_PROBLEM DESCRIPTION_
Nothing in the records may be dropped or altered when you repeat them.

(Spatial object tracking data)
***
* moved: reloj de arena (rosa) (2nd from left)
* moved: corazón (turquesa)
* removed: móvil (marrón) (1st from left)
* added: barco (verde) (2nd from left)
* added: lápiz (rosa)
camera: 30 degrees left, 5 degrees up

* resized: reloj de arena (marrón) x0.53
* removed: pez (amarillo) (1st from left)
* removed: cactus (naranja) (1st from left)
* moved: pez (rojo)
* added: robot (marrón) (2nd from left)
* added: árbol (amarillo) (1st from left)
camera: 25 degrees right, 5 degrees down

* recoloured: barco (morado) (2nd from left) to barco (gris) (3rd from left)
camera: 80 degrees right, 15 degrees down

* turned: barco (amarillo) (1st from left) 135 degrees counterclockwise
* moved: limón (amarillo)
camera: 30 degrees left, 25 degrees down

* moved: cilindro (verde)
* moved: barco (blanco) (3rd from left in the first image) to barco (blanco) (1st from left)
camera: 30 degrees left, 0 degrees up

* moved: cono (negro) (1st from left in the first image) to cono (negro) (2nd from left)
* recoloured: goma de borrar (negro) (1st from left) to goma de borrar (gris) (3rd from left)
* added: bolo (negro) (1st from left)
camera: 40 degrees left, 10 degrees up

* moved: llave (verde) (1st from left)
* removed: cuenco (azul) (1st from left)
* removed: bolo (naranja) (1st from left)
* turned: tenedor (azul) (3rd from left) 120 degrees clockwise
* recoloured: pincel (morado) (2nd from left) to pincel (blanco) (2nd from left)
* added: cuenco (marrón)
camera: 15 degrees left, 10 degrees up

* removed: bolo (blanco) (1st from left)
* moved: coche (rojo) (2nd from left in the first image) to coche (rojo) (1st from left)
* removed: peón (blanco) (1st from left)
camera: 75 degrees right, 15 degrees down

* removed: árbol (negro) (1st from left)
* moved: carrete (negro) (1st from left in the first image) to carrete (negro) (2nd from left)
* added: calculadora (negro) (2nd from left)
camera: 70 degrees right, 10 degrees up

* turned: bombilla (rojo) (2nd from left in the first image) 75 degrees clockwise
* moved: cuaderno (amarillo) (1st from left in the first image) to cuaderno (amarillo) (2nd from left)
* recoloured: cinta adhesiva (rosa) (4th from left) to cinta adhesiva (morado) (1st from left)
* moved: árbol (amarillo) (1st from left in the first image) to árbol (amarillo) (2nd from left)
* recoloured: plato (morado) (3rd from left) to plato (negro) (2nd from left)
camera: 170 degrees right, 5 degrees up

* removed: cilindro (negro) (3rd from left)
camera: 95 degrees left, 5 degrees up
***
_SOLUTION TO THIS EXERCISE_
* moved: reloj de arena (rosa) (2nd from left)
* moved: corazón (turquesa)
* removed: móvil (marrón) (1st from left)
* added: barco (verde) (2nd from left)
* added: lápiz (rosa)
camera: 30 degrees left, 5 degrees up

* resized: reloj de arena (marrón) x0.53
* removed: pez (amarillo) (1st from left)
* removed: cactus (naranja) (1st from left)
* moved: pez (rojo)
* added: robot (marrón) (2nd from left)
* added: árbol (amarillo) (1st from left)
camera: 25 degrees right, 5 degrees down

* recoloured: barco (morado) (2nd from left) to barco (gris) (3rd from left)
camera: 80 degrees right, 15 degrees down

* turned: barco (amarillo) (1st from left) 135 degrees counterclockwise
* moved: limón (amarillo)
camera: 30 degrees left, 25 degrees down

* moved: cilindro (verde)
* moved: barco (blanco) (3rd from left in the first image) to barco (blanco) (1st from left)
camera: 30 degrees left, 0 degrees up

* moved: cono (negro) (1st from left in the first image) to cono (negro) (2nd from left)
* recoloured: goma de borrar (negro) (1st from left) to goma de borrar (gris) (3rd from left)
* added: bolo (negro) (1st from left)
camera: 40 degrees left, 10 degrees up

* moved: llave (verde) (1st from left)
* removed: cuenco (azul) (1st from left)
* removed: bolo (naranja) (1st from left)
* turned: tenedor (azul) (3rd from left) 120 degrees clockwise
* recoloured: pincel (morado) (2nd from left) to pincel (blanco) (2nd from left)
* added: cuenco (marrón)
camera: 15 degrees left, 10 degrees up

* removed: bolo (blanco) (1st from left)
* moved: coche (rojo) (2nd from left in the first image) to coche (rojo) (1st from left)
* removed: peón (blanco) (1st from left)
camera: 75 degrees right, 15 degrees down

* removed: árbol (negro) (1st from left)
* moved: carrete (negro) (1st from left in the first image) to carrete (negro) (2nd from left)
* added: calculadora (negro) (2nd from left)
camera: 70 degrees right, 10 degrees up

* turned: bombilla (rojo) (2nd from left in the first image) 75 degrees clockwise
* moved: cuaderno (amarillo) (1st from left in the first image) to cuaderno (amarillo) (2nd from left)
* recoloured: cinta adhesiva (rosa) (4th from left) to cinta adhesiva (morado) (1st from left)
* moved: árbol (amarillo) (1st from left in the first image) to árbol (amarillo) (2nd from left)
* recoloured: plato (morado) (3rd from left) to plato (negro) (2nd from left)
camera: 170 degrees right, 5 degrees up

* removed: cilindro (negro) (3rd from left)
camera: 95 degrees left, 5 degrees up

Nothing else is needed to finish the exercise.